■ **HOW TO COMPLETE THIS TASK**
Reproduce word for word, from the entries below, the line with "orange_soap_pump <515, 161>", the line with "pink_tree <394, 264> => gray_tree <427, 428>", and every line between them, and nothing more.

(Coordinate-based change listings)

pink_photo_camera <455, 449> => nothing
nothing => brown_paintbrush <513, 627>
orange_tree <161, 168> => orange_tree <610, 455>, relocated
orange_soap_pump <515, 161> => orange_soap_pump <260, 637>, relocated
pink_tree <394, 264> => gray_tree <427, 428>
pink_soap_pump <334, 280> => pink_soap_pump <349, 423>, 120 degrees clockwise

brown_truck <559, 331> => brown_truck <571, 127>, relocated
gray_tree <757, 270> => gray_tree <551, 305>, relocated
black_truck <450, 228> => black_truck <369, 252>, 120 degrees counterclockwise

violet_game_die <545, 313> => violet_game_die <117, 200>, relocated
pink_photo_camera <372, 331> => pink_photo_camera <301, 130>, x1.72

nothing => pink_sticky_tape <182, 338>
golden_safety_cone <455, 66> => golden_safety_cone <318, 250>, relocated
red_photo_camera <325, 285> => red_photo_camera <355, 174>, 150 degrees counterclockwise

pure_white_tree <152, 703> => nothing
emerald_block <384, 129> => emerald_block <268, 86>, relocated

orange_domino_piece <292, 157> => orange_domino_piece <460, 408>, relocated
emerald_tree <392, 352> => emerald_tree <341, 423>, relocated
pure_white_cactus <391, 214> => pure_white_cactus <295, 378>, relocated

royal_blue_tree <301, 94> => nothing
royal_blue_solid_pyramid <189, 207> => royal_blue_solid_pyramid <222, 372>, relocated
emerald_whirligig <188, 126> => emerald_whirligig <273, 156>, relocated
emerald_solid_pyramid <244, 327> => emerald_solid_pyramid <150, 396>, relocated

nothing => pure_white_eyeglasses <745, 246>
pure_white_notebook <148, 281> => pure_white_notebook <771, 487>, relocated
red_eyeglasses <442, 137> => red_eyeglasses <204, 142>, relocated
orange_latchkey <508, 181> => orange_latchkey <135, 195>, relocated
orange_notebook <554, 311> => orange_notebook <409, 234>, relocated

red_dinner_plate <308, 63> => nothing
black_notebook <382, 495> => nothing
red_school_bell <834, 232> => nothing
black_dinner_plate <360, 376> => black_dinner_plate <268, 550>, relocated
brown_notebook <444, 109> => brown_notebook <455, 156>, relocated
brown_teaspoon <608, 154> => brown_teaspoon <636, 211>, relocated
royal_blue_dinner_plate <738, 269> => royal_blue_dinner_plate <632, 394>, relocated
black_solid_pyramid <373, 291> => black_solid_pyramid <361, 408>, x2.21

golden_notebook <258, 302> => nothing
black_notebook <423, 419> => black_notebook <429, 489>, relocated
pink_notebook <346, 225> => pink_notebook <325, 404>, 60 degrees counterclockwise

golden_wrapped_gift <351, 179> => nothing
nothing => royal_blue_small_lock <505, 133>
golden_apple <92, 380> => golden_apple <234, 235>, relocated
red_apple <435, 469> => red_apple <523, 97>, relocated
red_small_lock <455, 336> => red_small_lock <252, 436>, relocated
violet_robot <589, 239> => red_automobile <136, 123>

■ **TASK ANSWER**
orange_soap_pump <515, 161> => orange_soap_pump <260, 637>, relocated
pink_tree <394, 264> => gray_tree <427, 428>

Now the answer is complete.